TASK STATEMENT
With no line omitted, restate the records below exactly as they appear.

━━ INPUT RECORDS

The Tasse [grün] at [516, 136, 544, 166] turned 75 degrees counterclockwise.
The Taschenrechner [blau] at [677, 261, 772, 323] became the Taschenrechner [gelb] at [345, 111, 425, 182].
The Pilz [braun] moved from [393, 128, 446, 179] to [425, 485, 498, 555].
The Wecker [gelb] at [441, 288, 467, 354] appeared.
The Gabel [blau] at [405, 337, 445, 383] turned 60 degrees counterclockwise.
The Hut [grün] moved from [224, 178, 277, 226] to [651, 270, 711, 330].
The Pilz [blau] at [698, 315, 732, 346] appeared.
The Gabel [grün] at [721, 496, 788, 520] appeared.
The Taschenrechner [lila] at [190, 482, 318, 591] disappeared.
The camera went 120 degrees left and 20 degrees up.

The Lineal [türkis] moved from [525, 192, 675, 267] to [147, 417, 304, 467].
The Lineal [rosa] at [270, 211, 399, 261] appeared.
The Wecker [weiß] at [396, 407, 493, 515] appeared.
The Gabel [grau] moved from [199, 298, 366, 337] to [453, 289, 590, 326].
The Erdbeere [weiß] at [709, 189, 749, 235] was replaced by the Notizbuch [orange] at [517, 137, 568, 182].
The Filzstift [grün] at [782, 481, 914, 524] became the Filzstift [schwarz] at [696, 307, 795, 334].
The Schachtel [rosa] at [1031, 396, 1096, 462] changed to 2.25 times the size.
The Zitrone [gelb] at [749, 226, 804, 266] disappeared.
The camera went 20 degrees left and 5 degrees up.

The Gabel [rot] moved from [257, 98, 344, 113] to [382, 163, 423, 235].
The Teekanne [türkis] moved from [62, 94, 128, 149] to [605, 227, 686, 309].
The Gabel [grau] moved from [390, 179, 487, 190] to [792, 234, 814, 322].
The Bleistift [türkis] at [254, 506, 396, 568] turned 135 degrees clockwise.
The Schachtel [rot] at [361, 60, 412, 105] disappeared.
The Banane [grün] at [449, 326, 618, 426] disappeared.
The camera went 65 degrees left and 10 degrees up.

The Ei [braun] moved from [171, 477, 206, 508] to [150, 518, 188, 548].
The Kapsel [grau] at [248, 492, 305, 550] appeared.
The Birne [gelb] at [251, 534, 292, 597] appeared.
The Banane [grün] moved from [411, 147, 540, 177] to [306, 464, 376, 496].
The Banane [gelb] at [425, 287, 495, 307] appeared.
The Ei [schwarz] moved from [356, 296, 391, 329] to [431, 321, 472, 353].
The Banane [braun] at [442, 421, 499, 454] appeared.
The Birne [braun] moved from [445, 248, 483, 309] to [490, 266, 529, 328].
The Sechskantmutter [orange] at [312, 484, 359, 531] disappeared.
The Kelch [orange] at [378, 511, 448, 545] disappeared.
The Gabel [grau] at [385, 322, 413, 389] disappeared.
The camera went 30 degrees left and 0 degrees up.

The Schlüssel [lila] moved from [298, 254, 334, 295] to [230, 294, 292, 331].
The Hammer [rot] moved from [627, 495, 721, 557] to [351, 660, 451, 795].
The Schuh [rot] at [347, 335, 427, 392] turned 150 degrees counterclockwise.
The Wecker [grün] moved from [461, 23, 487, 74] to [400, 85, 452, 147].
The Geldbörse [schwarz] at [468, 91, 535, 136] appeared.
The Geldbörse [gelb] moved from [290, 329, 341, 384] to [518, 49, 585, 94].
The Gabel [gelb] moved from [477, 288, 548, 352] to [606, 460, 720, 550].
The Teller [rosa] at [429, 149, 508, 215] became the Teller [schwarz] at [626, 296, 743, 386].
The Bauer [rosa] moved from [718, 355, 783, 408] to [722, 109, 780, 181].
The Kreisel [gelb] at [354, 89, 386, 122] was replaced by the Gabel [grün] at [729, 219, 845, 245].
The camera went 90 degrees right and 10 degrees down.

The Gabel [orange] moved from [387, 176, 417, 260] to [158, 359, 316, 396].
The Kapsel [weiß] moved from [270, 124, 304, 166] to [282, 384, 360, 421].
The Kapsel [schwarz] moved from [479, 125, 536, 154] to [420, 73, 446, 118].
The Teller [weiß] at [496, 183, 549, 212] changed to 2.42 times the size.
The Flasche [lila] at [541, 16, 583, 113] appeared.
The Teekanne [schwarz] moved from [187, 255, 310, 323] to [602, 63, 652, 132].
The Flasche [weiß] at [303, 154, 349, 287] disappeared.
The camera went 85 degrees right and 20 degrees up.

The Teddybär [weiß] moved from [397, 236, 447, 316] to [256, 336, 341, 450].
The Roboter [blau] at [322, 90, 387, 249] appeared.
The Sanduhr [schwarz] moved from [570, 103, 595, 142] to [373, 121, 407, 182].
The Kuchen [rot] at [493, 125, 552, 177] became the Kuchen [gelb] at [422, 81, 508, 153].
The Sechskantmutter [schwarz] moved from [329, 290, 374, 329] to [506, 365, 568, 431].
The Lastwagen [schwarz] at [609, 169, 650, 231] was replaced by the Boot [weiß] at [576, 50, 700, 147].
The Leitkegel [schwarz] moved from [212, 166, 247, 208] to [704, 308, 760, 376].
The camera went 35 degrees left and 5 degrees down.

━━━━

SOLUTION TO THE PROBLEM
The Tasse [grün] at [516, 136, 544, 166] turned 75 degrees counterclockwise.
The Taschenrechner [blau] at [677, 261, 772, 323] became the Taschenrechner [gelb] at [345, 111, 425, 182].
The Pilz [braun] moved from [393, 128, 446, 179] to [425, 485, 498, 555].
The Wecker [gelb] at [441, 288, 467, 354] appeared.
The Gabel [blau] at [405, 337, 445, 383] turned 60 degrees counterclockwise.
The Hut [grün] moved from [224, 178, 277, 226] to [651, 270, 711, 330].
The Pilz [blau] at [698, 315, 732, 346] appeared.
The Gabel [grün] at [721, 496, 788, 520] appeared.
The Taschenrechner [lila] at [190, 482, 318, 591] disappeared.
The camera went 120 degrees left and 20 degrees up.

The Lineal [türkis] moved from [525, 192, 675, 267] to [147, 417, 304, 467].
The Lineal [rosa] at [270, 211, 399, 261] appeared.
The Wecker [weiß] at [396, 407, 493, 515] appeared.
The Gabel [grau] moved from [199, 298, 366, 337] to [453, 289, 590, 326].
The Erdbeere [weiß] at [709, 189, 749, 235] was replaced by the Notizbuch [orange] at [517, 137, 568, 182].
The Filzstift [grün] at [782, 481, 914, 524] became the Filzstift [schwarz] at [696, 307, 795, 334].
The Schachtel [rosa] at [1031, 396, 1096, 462] changed to 2.25 times the size.
The Zitrone [gelb] at [749, 226, 804, 266] disappeared.
The camera went 20 degrees left and 5 degrees up.

The Gabel [rot] moved from [257, 98, 344, 113] to [382, 163, 423, 235].
The Teekanne [türkis] moved from [62, 94, 128, 149] to [605, 227, 686, 309].
The Gabel [grau] moved from [390, 179, 487, 190] to [792, 234, 814, 322].
The Bleistift [türkis] at [254, 506, 396, 568] turned 135 degrees clockwise.
The Schachtel [rot] at [361, 60, 412, 105] disappeared.
The Banane [grün] at [449, 326, 618, 426] disappeared.
The camera went 65 degrees left and 10 degrees up.

The Ei [braun] moved from [171, 477, 206, 508] to [150, 518, 188, 548].
The Kapsel [grau] at [248, 492, 305, 550] appeared.
The Birne [gelb] at [251, 534, 292, 597] appeared.
The Banane [grün] moved from [411, 147, 540, 177] to [306, 464, 376, 496].
The Banane [gelb] at [425, 287, 495, 307] appeared.
The Ei [schwarz] moved from [356, 296, 391, 329] to [431, 321, 472, 353].
The Banane [braun] at [442, 421, 499, 454] appeared.
The Birne [braun] moved from [445, 248, 483, 309] to [490, 266, 529, 328].
The Sechskantmutter [orange] at [312, 484, 359, 531] disappeared.
The Kelch [orange] at [378, 511, 448, 545] disappeared.
The Gabel [grau] at [385, 322, 413, 389] disappeared.
The camera went 30 degrees left and 0 degrees up.

The Schlüssel [lila] moved from [298, 254, 334, 295] to [230, 294, 292, 331].
The Hammer [rot] moved from [627, 495, 721, 557] to [351, 660, 451, 795].
The Schuh [rot] at [347, 335, 427, 392] turned 150 degrees counterclockwise.
The Wecker [grün] moved from [461, 23, 487, 74] to [400, 85, 452, 147].
The Geldbörse [schwarz] at [468, 91, 535, 136] appeared.
The Geldbörse [gelb] moved from [290, 329, 341, 384] to [518, 49, 585, 94].
The Gabel [gelb] moved from [477, 288, 548, 352] to [606, 460, 720, 550].
The Teller [rosa] at [429, 149, 508, 215] became the Teller [schwarz] at [626, 296, 743, 386].
The Bauer [rosa] moved from [718, 355, 783, 408] to [722, 109, 780, 181].
The Kreisel [gelb] at [354, 89, 386, 122] was replaced by the Gabel [grün] at [729, 219, 845, 245].
The camera went 90 degrees right and 10 degrees down.

The Gabel [orange] moved from [387, 176, 417, 260] to [158, 359, 316, 396].
The Kapsel [weiß] moved from [270, 124, 304, 166] to [282, 384, 360, 421].
The Kapsel [schwarz] moved from [479, 125, 536, 154] to [420, 73, 446, 118].
The Teller [weiß] at [496, 183, 549, 212] changed to 2.42 times the size.
The Flasche [lila] at [541, 16, 583, 113] appeared.
The Teekanne [schwarz] moved from [187, 255, 310, 323] to [602, 63, 652, 132].
The Flasche [weiß] at [303, 154, 349, 287] disappeared.
The camera went 85 degrees right and 20 degrees up.

The Teddybär [weiß] moved from [397, 236, 447, 316] to [256, 336, 341, 450].
The Roboter [blau] at [322, 90, 387, 249] appeared.
The Sanduhr [schwarz] moved from [570, 103, 595, 142] to [373, 121, 407, 182].
The Kuchen [rot] at [493, 125, 552, 177] became the Kuchen [gelb] at [422, 81, 508, 153].
The Sechskantmutter [schwarz] moved from [329, 290, 374, 329] to [506, 365, 568, 431].
The Lastwagen [schwarz] at [609, 169, 650, 231] was replaced by the Boot [weiß] at [576, 50, 700, 147].
The Leitkegel [schwarz] moved from [212, 166, 247, 208] to [704, 308, 760, 376].
The camera went 35 degrees left and 5 degrees down.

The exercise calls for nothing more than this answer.